::: Records for processing

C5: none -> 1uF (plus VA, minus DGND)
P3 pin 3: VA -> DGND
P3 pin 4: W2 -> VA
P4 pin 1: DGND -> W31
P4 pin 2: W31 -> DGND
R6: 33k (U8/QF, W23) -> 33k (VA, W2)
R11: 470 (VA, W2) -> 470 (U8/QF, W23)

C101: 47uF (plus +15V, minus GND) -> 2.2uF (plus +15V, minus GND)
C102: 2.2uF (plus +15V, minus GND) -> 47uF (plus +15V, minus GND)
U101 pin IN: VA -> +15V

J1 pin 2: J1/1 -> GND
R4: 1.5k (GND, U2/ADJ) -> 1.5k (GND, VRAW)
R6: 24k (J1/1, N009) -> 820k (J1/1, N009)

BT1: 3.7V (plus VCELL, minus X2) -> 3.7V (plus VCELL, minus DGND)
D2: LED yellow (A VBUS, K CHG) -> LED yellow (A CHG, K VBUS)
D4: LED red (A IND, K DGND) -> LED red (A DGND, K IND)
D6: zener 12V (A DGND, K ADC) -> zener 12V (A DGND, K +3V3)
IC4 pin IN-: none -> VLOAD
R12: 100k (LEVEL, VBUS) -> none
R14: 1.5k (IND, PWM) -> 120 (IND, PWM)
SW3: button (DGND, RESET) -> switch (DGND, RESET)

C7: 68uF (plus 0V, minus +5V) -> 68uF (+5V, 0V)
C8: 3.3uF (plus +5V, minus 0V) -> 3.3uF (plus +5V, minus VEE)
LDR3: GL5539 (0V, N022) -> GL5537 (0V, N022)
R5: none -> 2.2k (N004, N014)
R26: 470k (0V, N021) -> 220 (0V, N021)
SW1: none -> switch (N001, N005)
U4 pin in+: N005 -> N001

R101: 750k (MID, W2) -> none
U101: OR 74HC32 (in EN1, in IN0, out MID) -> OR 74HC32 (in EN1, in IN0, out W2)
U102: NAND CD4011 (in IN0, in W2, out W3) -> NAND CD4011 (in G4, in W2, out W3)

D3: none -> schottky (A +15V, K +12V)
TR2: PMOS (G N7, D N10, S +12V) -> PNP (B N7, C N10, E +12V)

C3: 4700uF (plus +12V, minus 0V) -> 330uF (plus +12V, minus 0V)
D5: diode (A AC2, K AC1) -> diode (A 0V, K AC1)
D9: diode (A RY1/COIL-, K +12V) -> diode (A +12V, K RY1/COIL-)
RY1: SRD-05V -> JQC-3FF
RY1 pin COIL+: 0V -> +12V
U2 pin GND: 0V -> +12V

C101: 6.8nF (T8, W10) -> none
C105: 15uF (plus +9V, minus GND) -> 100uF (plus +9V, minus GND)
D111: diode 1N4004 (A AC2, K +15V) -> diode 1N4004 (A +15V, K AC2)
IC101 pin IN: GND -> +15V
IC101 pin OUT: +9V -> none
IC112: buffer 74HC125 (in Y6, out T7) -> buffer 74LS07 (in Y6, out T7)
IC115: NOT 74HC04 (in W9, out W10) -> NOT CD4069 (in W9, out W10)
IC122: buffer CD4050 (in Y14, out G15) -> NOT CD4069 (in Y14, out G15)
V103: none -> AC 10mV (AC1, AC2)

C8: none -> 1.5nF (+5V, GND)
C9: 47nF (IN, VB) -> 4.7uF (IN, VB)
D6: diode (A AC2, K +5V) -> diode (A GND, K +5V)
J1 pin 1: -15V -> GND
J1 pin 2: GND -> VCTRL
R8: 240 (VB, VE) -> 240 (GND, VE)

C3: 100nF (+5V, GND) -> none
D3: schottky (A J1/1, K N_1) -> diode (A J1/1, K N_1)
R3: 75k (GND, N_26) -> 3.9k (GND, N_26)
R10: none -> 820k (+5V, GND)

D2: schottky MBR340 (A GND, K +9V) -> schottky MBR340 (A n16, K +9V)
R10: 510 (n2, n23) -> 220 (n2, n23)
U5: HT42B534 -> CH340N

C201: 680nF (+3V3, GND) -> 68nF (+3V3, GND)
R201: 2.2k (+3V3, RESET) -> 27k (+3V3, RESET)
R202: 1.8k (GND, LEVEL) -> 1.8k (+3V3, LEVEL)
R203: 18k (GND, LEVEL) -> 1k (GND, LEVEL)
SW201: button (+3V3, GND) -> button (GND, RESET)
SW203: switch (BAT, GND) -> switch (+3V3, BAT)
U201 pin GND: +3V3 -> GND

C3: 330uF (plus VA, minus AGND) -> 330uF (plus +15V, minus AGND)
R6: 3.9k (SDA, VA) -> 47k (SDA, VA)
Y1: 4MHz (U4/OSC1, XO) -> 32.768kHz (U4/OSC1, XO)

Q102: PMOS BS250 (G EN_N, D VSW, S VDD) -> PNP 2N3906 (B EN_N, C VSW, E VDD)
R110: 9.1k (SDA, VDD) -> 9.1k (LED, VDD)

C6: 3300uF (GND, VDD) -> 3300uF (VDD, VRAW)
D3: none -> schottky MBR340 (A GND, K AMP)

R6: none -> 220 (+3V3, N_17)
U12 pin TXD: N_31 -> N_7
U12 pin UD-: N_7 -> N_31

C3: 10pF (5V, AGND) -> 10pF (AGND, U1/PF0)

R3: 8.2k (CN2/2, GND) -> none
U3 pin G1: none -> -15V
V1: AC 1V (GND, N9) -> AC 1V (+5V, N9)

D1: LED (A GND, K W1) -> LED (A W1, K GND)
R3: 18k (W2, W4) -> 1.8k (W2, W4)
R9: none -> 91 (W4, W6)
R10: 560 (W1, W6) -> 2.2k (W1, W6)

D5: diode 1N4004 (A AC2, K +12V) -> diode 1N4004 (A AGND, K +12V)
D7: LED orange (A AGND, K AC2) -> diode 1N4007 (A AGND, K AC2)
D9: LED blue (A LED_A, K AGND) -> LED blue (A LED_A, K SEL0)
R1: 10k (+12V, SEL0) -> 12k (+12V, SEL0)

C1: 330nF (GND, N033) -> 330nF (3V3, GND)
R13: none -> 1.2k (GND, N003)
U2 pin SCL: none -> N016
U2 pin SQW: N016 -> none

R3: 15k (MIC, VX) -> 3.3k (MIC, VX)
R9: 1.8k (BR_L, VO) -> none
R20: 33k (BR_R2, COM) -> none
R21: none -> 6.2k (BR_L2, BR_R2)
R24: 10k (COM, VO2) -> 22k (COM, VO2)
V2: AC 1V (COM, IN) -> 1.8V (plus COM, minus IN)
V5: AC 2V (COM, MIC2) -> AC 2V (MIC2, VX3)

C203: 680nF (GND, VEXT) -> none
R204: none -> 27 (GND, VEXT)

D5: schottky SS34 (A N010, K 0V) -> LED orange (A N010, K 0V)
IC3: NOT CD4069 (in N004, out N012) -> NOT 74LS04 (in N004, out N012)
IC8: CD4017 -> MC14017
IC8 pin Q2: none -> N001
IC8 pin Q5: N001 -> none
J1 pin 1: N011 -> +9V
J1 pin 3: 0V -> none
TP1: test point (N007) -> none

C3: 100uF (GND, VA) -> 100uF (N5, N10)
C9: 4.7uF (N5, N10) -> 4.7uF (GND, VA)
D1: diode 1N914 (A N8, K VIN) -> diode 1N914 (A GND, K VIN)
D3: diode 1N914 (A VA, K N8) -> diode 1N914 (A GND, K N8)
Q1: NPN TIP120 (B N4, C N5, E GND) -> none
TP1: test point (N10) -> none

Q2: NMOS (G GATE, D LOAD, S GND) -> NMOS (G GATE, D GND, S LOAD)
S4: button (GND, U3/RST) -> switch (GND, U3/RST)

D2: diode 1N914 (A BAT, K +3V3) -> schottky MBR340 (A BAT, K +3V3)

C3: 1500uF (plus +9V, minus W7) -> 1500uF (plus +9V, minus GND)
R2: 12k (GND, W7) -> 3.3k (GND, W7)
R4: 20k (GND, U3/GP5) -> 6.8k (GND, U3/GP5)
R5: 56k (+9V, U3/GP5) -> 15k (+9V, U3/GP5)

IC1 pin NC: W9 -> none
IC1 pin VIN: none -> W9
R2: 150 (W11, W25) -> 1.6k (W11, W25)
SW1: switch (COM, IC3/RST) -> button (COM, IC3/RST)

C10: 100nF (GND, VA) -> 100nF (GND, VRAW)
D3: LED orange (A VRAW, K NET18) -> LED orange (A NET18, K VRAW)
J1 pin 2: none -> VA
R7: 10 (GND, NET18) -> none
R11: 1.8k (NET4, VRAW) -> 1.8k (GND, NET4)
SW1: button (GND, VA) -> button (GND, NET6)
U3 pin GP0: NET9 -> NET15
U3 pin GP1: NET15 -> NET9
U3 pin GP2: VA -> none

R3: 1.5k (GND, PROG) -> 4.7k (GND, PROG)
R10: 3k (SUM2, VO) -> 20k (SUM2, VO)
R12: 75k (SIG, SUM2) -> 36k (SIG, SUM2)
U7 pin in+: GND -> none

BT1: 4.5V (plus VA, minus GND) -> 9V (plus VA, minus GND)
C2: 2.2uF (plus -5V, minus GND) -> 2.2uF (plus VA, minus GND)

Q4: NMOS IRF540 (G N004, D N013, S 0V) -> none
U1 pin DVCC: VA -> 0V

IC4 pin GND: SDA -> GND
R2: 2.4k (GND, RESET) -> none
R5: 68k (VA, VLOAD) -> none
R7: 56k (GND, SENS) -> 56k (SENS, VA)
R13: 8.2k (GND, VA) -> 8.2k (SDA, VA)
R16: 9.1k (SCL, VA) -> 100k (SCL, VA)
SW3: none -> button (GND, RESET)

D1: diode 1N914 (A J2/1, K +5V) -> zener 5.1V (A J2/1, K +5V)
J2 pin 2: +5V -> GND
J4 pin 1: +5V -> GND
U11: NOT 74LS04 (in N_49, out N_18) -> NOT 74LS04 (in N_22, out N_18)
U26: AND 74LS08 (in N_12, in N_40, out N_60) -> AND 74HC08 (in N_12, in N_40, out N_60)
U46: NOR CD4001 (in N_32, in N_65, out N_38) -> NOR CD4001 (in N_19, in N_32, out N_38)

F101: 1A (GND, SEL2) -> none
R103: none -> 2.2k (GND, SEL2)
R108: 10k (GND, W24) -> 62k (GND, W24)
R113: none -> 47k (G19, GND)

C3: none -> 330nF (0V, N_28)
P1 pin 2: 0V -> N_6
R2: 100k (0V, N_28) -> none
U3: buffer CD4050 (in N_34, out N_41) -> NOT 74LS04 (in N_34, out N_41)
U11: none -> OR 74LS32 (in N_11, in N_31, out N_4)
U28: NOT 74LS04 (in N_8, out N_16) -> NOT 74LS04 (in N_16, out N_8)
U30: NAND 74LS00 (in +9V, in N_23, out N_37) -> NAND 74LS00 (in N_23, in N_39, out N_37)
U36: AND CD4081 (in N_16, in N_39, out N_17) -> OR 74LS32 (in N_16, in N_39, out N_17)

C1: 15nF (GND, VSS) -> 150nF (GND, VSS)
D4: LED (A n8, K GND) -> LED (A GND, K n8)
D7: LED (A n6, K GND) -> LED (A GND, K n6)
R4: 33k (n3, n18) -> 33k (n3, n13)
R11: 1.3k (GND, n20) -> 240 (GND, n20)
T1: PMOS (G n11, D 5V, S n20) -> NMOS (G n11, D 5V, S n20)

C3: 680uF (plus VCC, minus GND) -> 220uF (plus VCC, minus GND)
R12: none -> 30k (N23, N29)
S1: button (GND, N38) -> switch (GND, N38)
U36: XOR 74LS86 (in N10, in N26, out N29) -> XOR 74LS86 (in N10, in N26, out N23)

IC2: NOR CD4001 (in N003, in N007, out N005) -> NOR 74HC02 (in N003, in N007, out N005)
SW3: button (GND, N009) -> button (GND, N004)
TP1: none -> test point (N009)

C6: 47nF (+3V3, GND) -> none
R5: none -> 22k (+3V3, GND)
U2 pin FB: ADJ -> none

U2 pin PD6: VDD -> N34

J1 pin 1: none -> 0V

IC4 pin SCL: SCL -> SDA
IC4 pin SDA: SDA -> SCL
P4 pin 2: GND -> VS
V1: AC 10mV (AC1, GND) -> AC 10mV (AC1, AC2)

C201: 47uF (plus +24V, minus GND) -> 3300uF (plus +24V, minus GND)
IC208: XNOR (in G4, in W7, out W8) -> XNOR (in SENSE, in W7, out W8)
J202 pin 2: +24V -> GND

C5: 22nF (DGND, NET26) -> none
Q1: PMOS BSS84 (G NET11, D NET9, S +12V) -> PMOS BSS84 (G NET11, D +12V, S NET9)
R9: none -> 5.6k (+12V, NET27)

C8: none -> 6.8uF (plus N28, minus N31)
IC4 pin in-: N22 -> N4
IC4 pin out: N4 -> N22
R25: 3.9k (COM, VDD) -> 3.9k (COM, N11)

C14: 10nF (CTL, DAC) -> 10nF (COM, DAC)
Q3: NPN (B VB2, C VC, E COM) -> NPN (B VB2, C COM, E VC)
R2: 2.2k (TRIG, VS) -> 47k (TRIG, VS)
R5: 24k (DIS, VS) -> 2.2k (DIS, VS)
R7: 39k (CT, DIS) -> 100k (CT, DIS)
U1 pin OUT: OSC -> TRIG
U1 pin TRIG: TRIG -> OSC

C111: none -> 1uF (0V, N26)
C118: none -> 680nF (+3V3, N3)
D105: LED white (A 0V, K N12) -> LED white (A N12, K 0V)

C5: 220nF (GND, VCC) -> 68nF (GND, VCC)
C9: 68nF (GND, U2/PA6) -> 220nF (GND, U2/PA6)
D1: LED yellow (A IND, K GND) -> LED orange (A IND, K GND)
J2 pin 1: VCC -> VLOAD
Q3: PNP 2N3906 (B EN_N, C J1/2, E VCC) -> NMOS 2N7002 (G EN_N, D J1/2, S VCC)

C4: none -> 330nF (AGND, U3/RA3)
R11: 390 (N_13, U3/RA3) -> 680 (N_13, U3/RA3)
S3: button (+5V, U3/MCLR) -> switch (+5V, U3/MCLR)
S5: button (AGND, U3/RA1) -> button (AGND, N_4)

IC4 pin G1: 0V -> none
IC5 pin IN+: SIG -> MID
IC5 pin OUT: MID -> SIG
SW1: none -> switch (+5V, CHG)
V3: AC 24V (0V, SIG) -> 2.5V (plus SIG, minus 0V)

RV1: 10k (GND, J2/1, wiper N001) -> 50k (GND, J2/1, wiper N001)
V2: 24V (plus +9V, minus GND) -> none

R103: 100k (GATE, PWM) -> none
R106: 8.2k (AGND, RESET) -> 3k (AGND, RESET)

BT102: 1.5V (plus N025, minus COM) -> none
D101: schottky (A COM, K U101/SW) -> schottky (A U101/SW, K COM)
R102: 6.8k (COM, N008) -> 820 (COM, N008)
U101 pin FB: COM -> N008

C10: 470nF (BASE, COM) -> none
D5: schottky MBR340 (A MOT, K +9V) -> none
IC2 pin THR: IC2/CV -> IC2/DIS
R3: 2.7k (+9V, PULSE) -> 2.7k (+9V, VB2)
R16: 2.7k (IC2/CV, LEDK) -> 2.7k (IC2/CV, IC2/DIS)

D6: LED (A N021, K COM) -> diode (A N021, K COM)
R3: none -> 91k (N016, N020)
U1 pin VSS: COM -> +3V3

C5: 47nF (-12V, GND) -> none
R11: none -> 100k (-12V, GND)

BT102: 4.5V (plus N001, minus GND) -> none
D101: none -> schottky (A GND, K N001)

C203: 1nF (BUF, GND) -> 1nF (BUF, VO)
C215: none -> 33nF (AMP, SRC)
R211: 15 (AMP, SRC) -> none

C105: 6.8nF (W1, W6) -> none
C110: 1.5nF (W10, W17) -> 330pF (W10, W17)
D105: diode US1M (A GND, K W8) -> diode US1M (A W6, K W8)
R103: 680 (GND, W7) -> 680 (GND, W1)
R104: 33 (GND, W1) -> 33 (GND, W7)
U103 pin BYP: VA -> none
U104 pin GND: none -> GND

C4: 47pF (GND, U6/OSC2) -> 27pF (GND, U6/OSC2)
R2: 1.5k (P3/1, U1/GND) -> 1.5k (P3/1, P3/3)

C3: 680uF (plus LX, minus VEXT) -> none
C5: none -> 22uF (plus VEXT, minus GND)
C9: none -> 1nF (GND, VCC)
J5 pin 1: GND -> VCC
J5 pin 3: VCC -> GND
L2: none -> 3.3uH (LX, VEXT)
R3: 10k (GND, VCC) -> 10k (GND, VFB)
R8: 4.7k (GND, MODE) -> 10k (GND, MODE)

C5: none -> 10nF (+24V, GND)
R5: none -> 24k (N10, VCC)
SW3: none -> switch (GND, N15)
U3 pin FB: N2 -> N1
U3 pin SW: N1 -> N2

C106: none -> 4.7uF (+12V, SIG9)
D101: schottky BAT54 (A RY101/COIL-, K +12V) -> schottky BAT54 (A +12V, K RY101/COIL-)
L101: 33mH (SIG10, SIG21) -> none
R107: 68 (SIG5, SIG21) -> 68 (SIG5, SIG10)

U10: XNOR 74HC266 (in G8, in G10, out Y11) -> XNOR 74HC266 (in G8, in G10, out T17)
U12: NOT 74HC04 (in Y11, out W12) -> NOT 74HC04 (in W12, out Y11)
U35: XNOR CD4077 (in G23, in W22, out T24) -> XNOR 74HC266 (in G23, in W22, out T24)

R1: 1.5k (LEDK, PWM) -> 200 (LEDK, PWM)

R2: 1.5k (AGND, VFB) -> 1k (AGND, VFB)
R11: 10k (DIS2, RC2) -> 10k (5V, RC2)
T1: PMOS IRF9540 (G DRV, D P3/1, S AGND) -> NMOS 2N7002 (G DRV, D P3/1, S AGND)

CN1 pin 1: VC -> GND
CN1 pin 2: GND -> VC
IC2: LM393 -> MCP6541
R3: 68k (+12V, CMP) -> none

::::::

# Exercise requirements
Write down exactly the span of lines above from the one containing "D7: LED orange" to the one containing "R13: none -> 1.2k (GND, N003)", both ends included.

# Written reply
D7: LED orange (A AGND, K AC2) -> diode 1N4007 (A AGND, K AC2)
D9: LED blue (A LED_A, K AGND) -> LED blue (A LED_A, K SEL0)
R1: 10k (+12V, SEL0) -> 12k (+12V, SEL0)

C1: 330nF (GND, N033) -> 330nF (3V3, GND)
R13: none -> 1.2k (GND, N003)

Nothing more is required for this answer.